Activity: Copy every line of the data in which the word "plus" occurs.

Content revision data
= = = = = = =

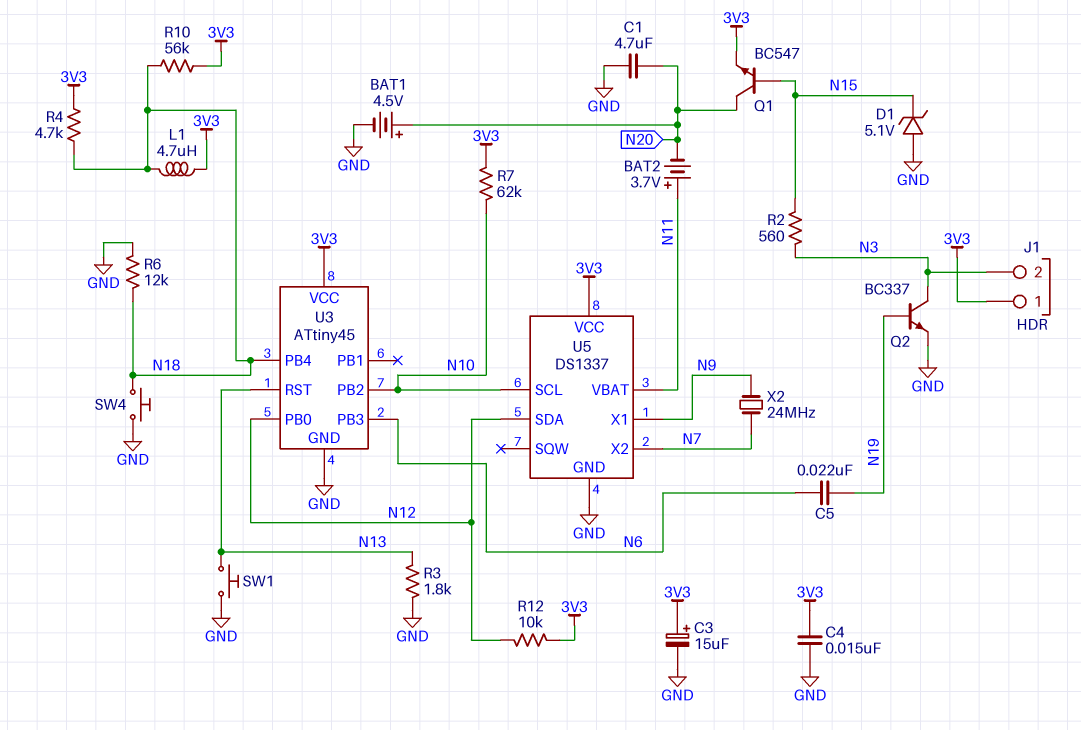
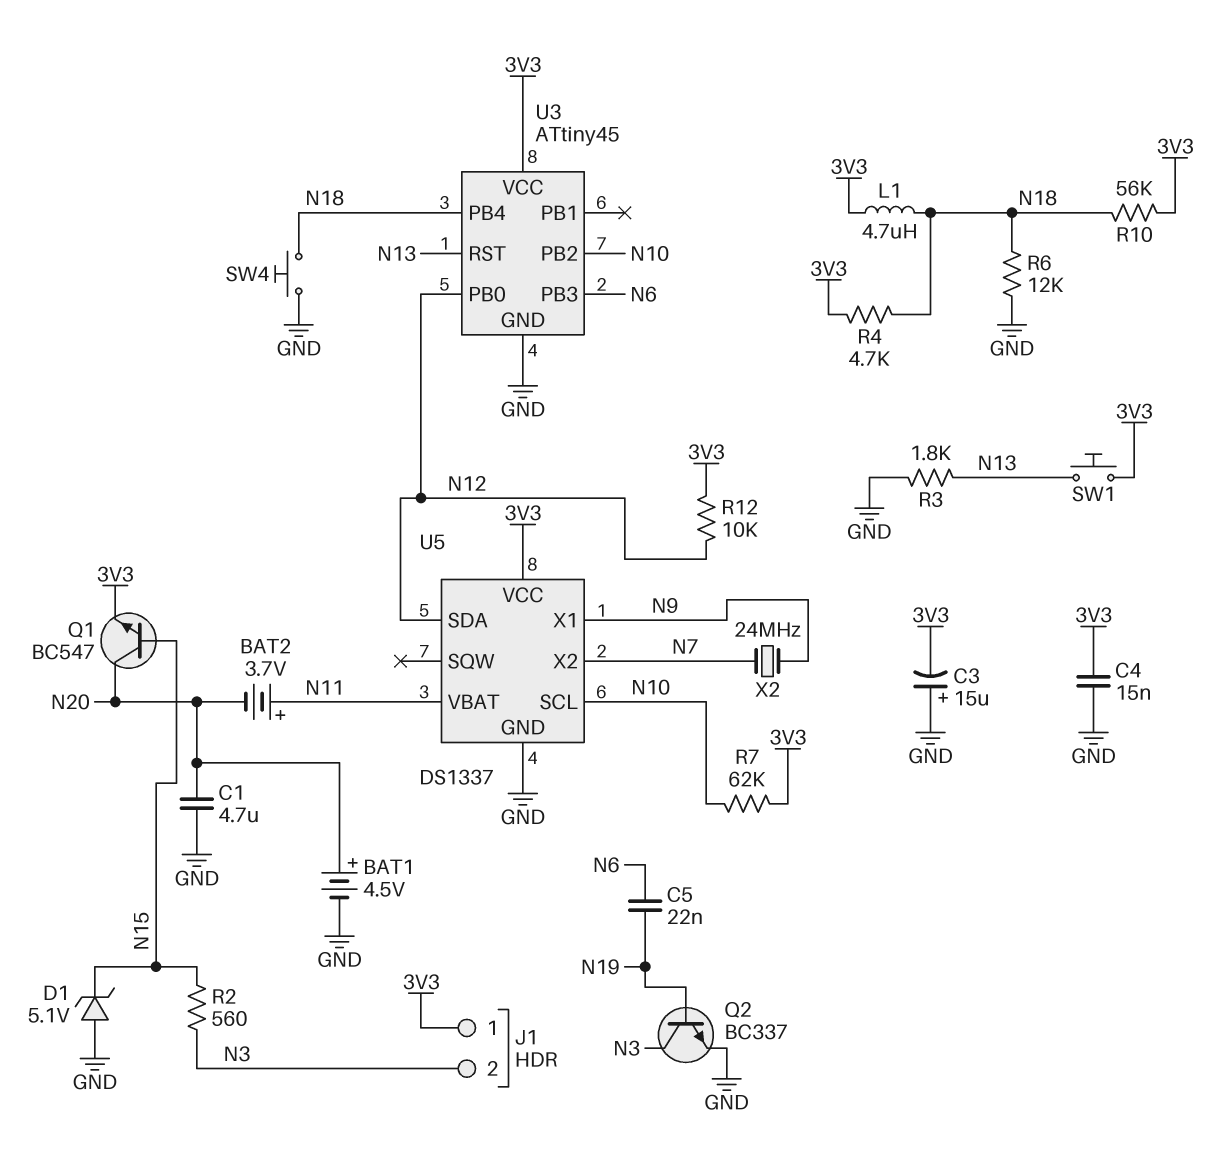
C3: 15uF (plus 3V3, minus GND) -> 15uF (plus GND, minus 3V3)
SW1: button (GND, N13) -> button (3V3, N13)

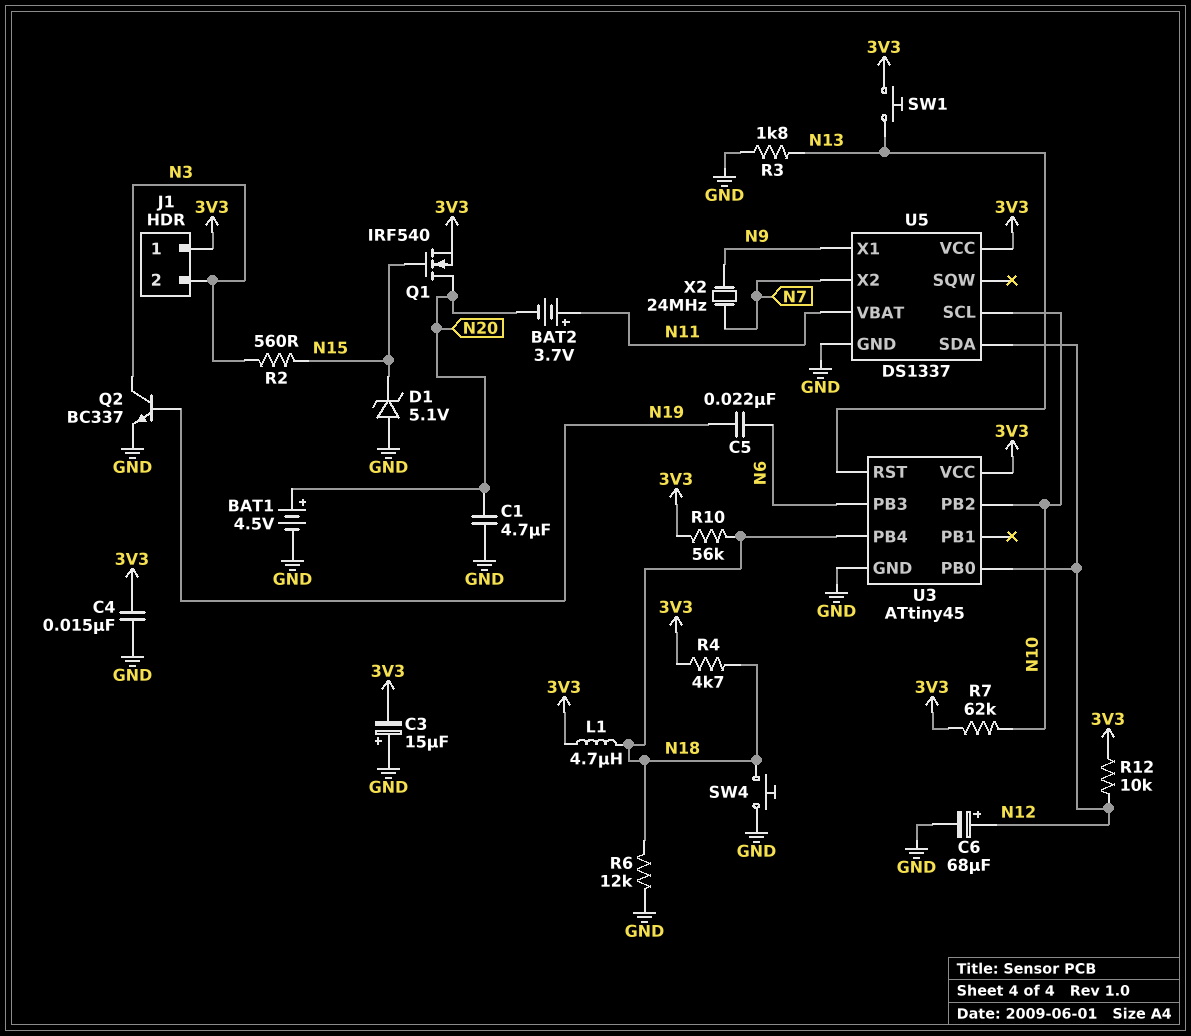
C6: none -> 68uF (plus N12, minus GND)
Q1: NPN BC547 (B N15, C N20, E 3V3) -> NMOS IRF540 (G N15, D N20, S 3V3)

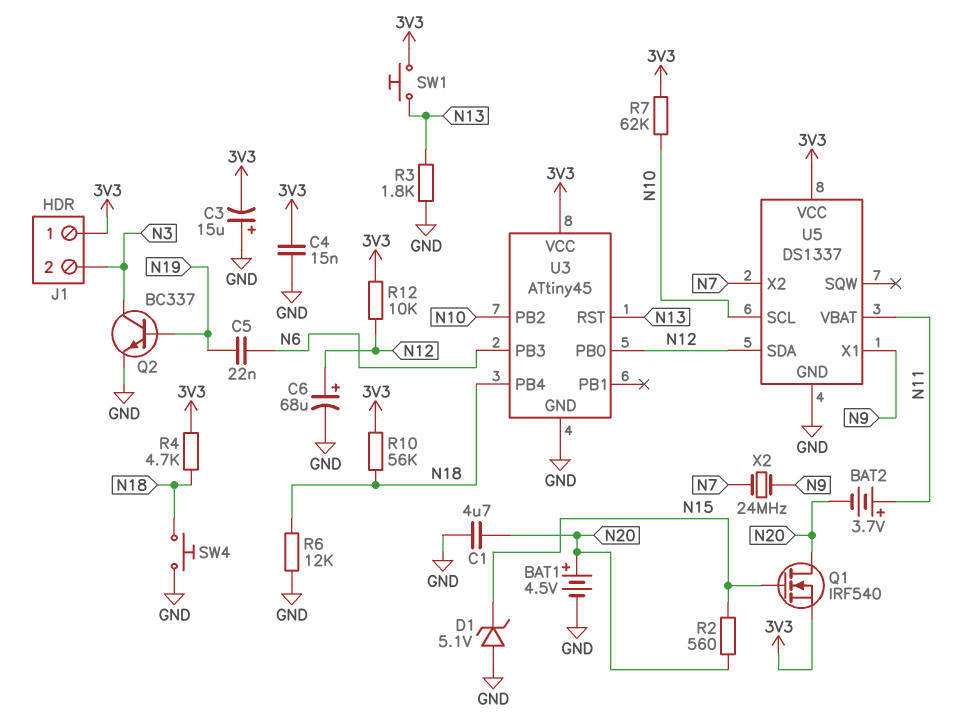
L1: 4.7uH (3V3, N18) -> none
R2: 560 (N3, N15) -> 560 (N15, N20)

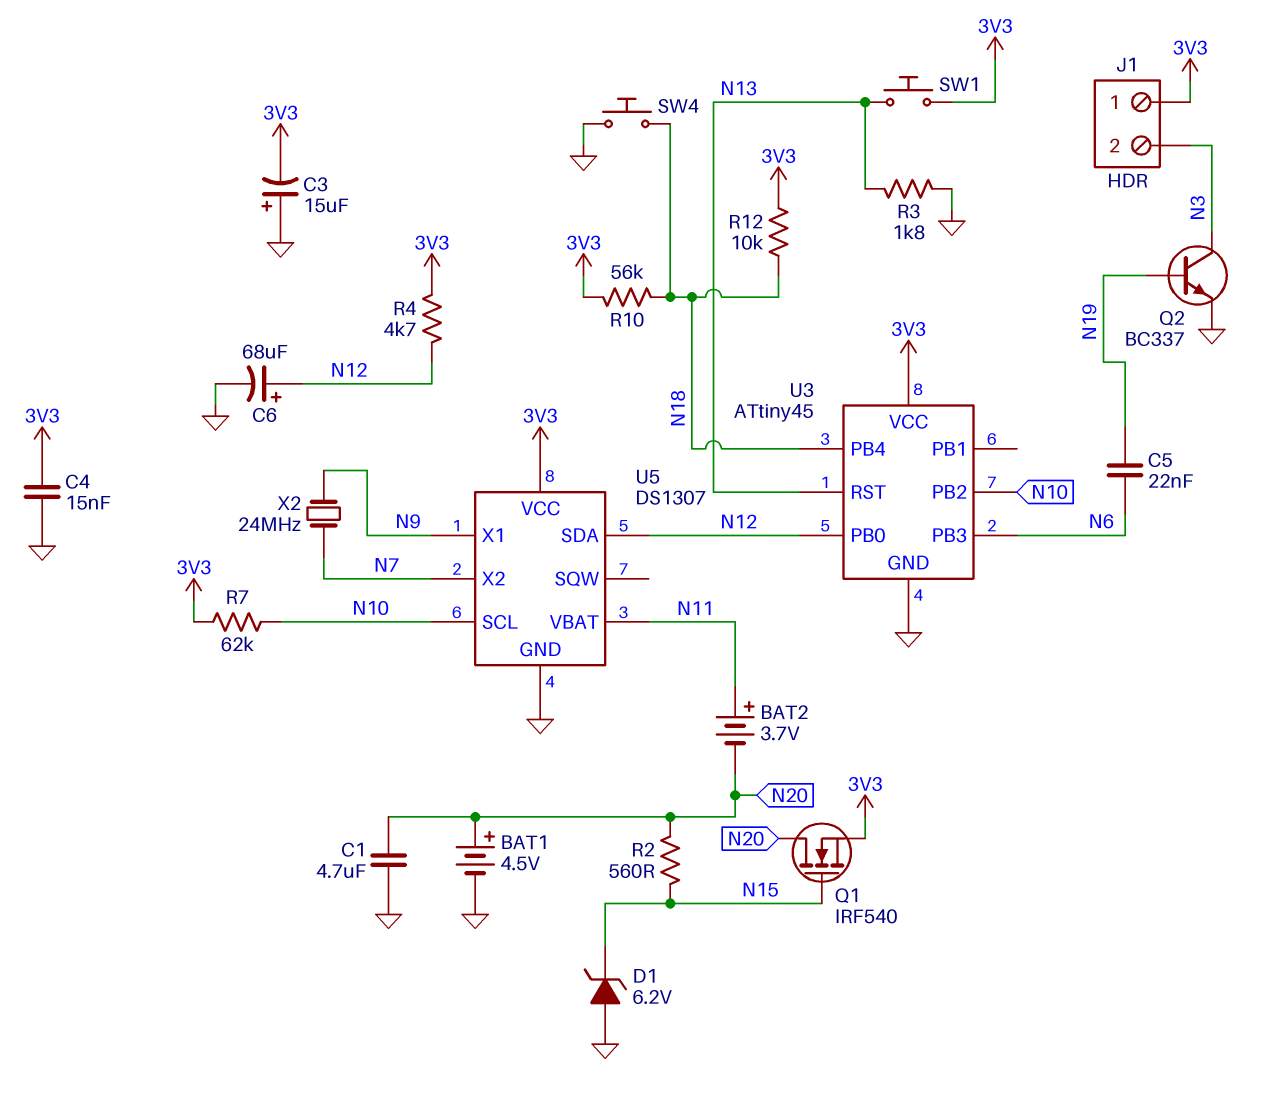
D1: zener 5.1V (A GND, K N15) -> zener 6.2V (A GND, K N15)
R4: 4.7k (3V3, N18) -> 4.7k (3V3, N12)
R6: 12k (GND, N18) -> none
R12: 10k (3V3, N12) -> 10k (3V3, N18)
U5: DS1337 -> DS1307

= = = = = = =

Exercise result:
C3: 15uF (plus 3V3, minus GND) -> 15uF (plus GND, minus 3V3)
C6: none -> 68uF (plus N12, minus GND)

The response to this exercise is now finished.